> **DESCRIPTION OF THE TASK**: Reproduce precisely the lines of the material below from the line containing "green semicircle: rotated" up to and including its last line. Pictures must not be copied.
-------
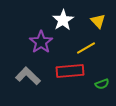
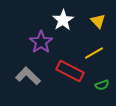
yellow line: moved 8 px right, 5 px down
red rectangle: rotated 32 degrees clockwise
green semicircle: moved 1 px down
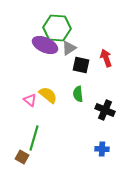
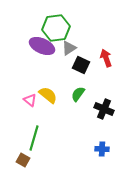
green hexagon: moved 1 px left; rotated 12 degrees counterclockwise
purple ellipse: moved 3 px left, 1 px down
black square: rotated 12 degrees clockwise
green semicircle: rotated 42 degrees clockwise
black cross: moved 1 px left, 1 px up
brown square: moved 1 px right, 3 px down
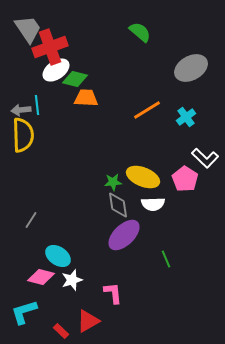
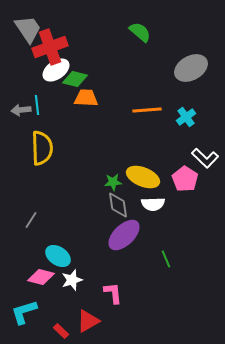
-------
> **SOLUTION FOR THIS PROBLEM**:
green semicircle: rotated 42 degrees clockwise
black cross: moved 1 px left, 1 px up
brown square: moved 1 px right, 3 px down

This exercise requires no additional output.